What the task asks:
In the data below, which lines contain "degrees"? List them by copying each one.

Source data:
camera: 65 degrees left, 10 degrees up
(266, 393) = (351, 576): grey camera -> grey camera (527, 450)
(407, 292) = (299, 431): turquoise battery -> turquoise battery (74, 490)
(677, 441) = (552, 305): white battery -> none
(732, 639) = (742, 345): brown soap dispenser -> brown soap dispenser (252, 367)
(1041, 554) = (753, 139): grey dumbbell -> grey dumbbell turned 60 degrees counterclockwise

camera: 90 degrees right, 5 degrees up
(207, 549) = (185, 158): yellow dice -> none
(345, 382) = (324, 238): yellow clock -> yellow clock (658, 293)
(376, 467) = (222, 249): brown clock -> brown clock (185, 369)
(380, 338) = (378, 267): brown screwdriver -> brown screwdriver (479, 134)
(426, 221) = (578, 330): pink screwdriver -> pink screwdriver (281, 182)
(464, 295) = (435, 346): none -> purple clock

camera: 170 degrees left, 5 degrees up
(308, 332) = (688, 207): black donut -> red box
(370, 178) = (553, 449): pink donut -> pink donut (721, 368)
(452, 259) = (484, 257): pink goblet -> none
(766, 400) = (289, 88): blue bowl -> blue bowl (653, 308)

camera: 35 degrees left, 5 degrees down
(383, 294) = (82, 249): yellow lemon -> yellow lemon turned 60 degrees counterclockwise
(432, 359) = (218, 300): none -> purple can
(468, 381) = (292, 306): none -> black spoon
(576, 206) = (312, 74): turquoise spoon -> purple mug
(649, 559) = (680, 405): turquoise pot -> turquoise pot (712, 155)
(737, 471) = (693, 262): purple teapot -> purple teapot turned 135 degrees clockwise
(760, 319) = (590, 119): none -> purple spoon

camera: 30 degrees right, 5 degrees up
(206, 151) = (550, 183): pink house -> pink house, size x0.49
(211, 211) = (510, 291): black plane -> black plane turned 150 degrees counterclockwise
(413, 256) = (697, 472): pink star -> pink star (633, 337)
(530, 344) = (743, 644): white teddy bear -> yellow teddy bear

Task answer:
camera: 65 degrees left, 10 degrees up
(1041, 554) = (753, 139): grey dumbbell -> grey dumbbell turned 60 degrees counterclockwise
camera: 90 degrees right, 5 degrees up
camera: 170 degrees left, 5 degrees up
camera: 35 degrees left, 5 degrees down
(383, 294) = (82, 249): yellow lemon -> yellow lemon turned 60 degrees counterclockwise
(737, 471) = (693, 262): purple teapot -> purple teapot turned 135 degrees clockwise
camera: 30 degrees right, 5 degrees up
(211, 211) = (510, 291): black plane -> black plane turned 150 degrees counterclockwise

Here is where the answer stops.